▶ **Dataset entries**:

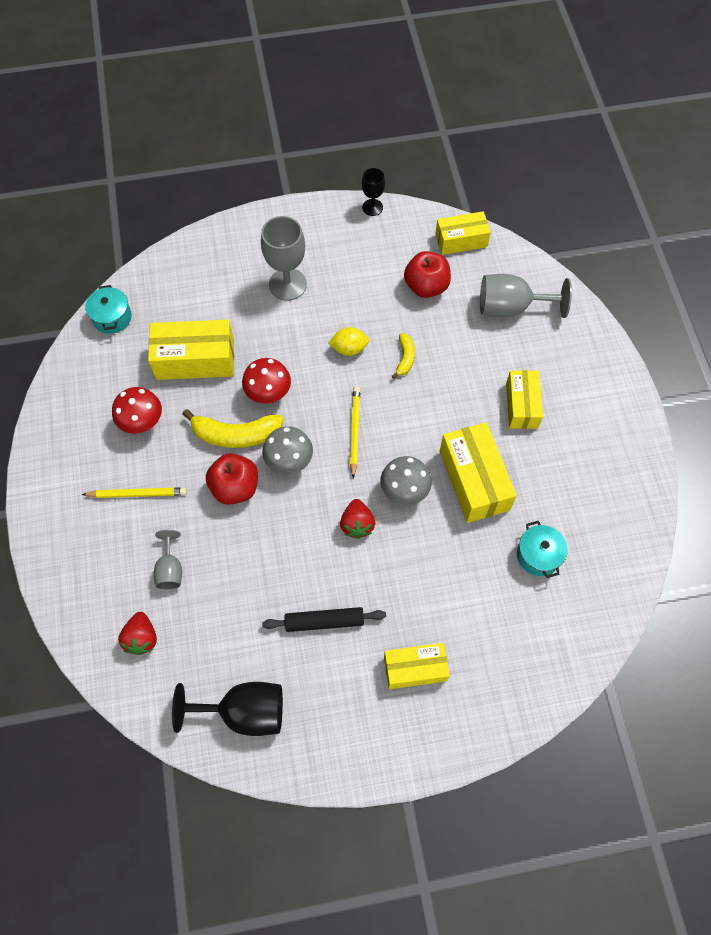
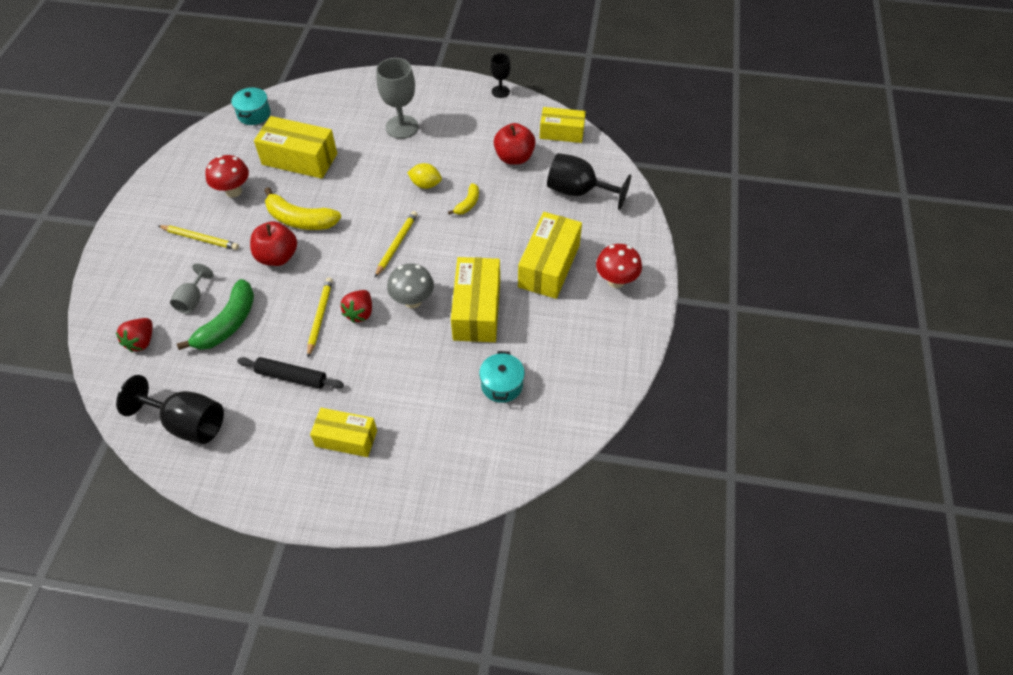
camera: 20 degrees right, 10 degrees down
(224, 584) = (228, 323): none -> green banana
(268, 394) = (342, 199): red mushroom -> red mushroom (616, 281)
(289, 462) = (331, 251): grey mushroom -> none
(318, 543) = (320, 317): none -> yellow pencil
(511, 308) = (578, 191): grey goblet -> black goblet
(521, 405) = (549, 266): yellow box -> yellow box, size x1.52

▶ **Exercise brief**: Tally the lines in this data that hold the word "none" and state only the count.

▶ **Task response**: 3